Exercise:
Your reply should be an exact copy of the lines from the one that holds "(436, 200) = (334, 117): purple" to the end of the data below.

Spatial reasoning data:

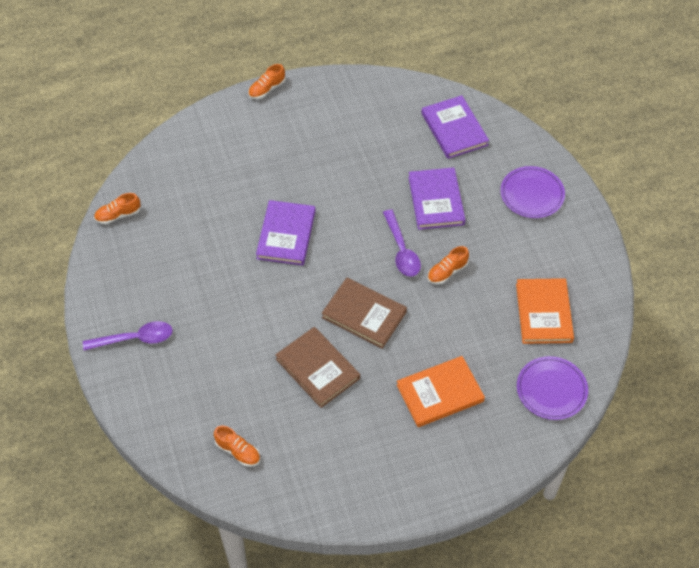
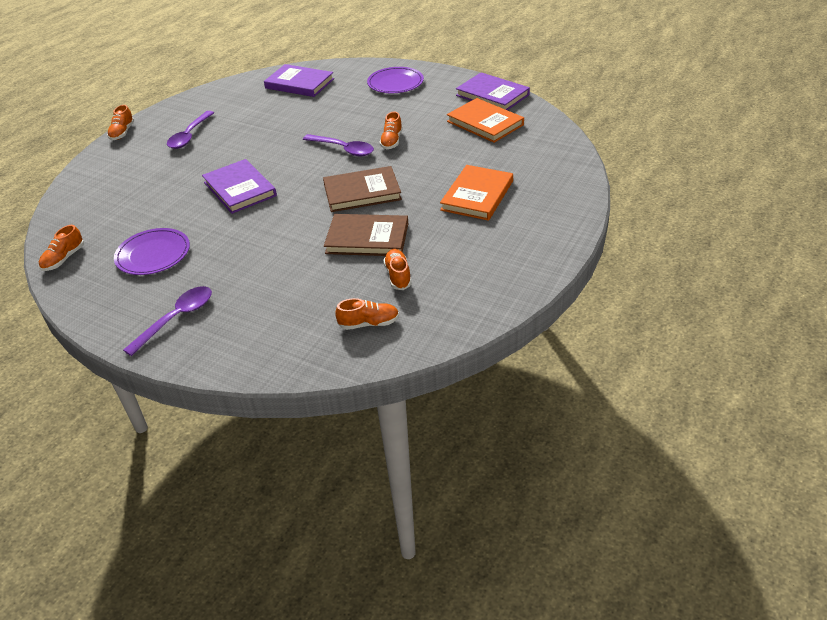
camera: 40 degrees left, 15 degrees down
(299, 425) = (398, 276): none -> orange shoe
(309, 134) = (189, 135): none -> purple spoon
(436, 200) = (334, 117): purple book -> purple book (492, 95)
(551, 389) = (546, 150): purple plate -> purple plate (153, 254)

Answer for the task:
(436, 200) = (334, 117): purple book -> purple book (492, 95)
(551, 389) = (546, 150): purple plate -> purple plate (153, 254)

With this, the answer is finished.